§ Your assignment:
The records below are to be restated word for word; their pictures are not.

-- Data excerpts follows --

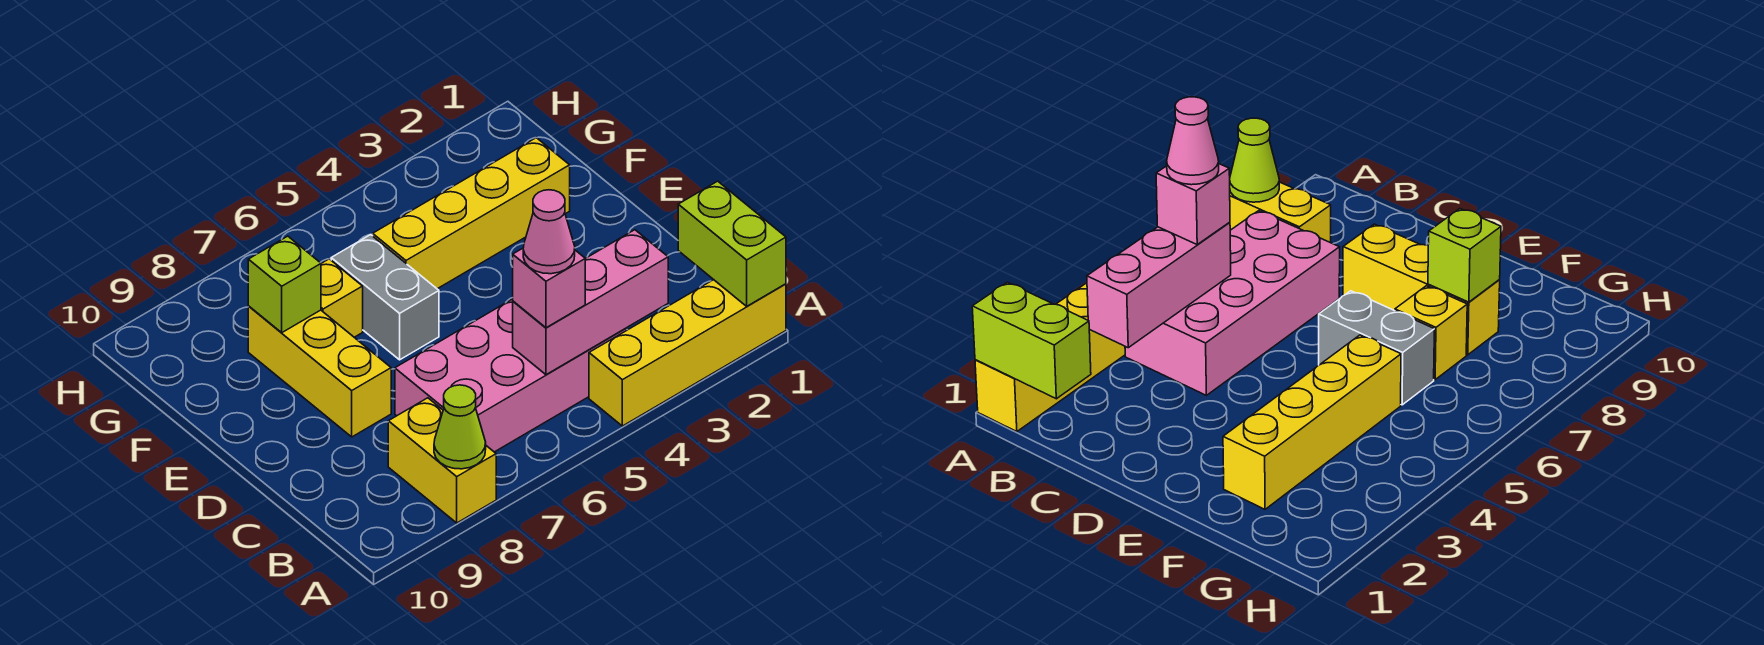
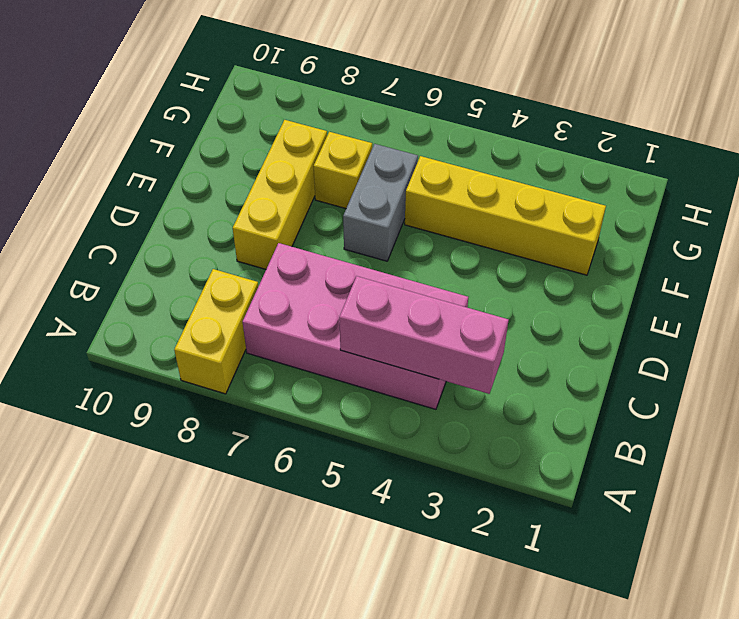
none -> yellow brick A1:A4 level 1
none -> lime brick A1:B1 level 2
none -> lime cone A8 level 2

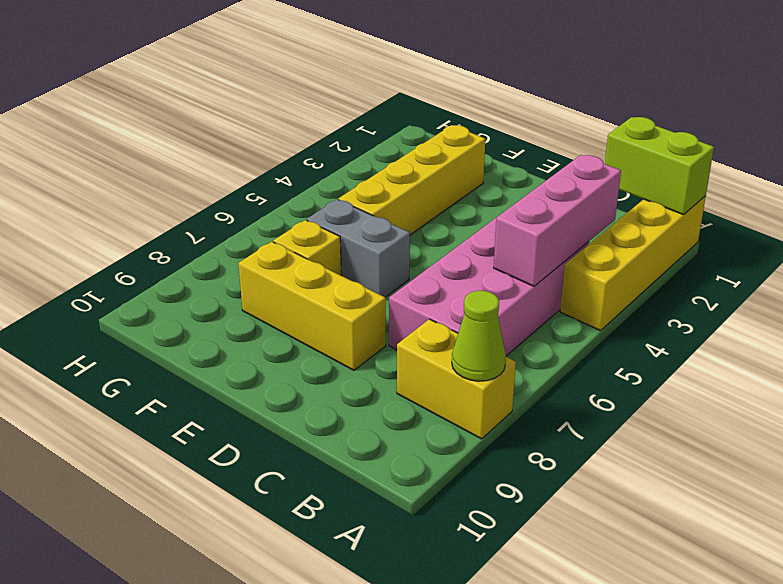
none -> lime brick F8 level 2
none -> pink brick B5 level 3
none -> pink cone B5 level 4

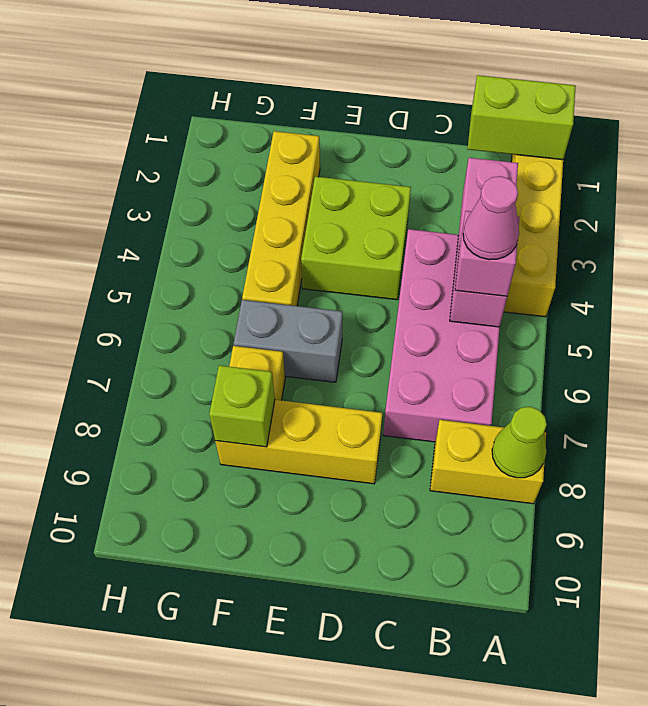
lime brick D3:E4 level 1 -> none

-- Data excerpts concluded --

§ Task output:
none -> yellow brick A1:A4 level 1
none -> lime brick A1:B1 level 2
none -> lime cone A8 level 2

none -> lime brick F8 level 2
none -> pink brick B5 level 3
none -> pink cone B5 level 4

lime brick D3:E4 level 1 -> none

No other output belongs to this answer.